> Given entries:
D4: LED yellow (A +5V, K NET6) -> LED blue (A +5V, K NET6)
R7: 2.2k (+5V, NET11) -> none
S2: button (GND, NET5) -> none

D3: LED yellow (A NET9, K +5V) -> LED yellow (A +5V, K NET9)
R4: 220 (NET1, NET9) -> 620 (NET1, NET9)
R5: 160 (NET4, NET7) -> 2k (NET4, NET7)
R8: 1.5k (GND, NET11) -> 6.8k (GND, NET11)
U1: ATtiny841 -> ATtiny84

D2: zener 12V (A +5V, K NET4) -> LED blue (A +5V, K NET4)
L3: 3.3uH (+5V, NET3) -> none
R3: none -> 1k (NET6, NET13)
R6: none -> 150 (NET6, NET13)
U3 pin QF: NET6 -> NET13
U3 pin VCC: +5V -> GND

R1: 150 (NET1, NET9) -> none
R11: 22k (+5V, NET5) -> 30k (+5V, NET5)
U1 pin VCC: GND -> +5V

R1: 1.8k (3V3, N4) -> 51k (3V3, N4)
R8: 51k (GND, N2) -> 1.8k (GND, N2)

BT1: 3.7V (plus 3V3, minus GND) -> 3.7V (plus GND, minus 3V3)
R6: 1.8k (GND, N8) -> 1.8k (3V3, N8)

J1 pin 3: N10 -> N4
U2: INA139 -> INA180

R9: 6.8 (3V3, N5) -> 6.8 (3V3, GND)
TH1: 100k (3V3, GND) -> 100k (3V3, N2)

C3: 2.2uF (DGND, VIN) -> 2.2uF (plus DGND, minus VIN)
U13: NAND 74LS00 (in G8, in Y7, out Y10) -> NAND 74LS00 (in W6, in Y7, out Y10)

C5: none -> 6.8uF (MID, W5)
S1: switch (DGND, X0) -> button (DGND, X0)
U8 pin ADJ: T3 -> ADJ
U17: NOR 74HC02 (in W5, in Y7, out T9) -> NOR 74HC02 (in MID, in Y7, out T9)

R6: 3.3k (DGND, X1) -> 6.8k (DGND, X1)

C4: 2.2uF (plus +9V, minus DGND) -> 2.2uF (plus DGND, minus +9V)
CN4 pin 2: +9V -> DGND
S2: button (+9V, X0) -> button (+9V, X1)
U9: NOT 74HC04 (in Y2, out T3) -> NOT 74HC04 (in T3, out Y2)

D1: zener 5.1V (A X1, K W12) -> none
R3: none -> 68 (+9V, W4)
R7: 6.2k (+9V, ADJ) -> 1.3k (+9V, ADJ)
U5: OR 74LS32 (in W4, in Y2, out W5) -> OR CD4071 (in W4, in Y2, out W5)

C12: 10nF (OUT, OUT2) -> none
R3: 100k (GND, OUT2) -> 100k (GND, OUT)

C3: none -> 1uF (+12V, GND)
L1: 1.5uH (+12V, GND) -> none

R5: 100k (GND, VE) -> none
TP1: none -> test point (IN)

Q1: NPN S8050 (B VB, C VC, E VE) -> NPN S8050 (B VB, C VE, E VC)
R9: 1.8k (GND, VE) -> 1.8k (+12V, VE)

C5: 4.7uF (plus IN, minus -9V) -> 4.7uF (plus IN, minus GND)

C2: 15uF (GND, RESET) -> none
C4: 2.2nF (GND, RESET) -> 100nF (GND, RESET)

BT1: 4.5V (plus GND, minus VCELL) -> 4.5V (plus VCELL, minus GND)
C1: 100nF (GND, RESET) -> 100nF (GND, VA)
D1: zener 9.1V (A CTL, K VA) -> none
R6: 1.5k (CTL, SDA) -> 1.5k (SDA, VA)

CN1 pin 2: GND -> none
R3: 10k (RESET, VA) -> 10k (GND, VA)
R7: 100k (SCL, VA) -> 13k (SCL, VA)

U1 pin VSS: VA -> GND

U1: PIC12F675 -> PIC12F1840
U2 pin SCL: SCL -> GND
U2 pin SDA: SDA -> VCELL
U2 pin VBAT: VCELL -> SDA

> Exercise aim:
Wherever the string "DGND" occurs in the records above, copy that line.

> Answer for this exercise:
C3: 2.2uF (DGND, VIN) -> 2.2uF (plus DGND, minus VIN)
S1: switch (DGND, X0) -> button (DGND, X0)
R6: 3.3k (DGND, X1) -> 6.8k (DGND, X1)
C4: 2.2uF (plus +9V, minus DGND) -> 2.2uF (plus DGND, minus +9V)
CN4 pin 2: +9V -> DGND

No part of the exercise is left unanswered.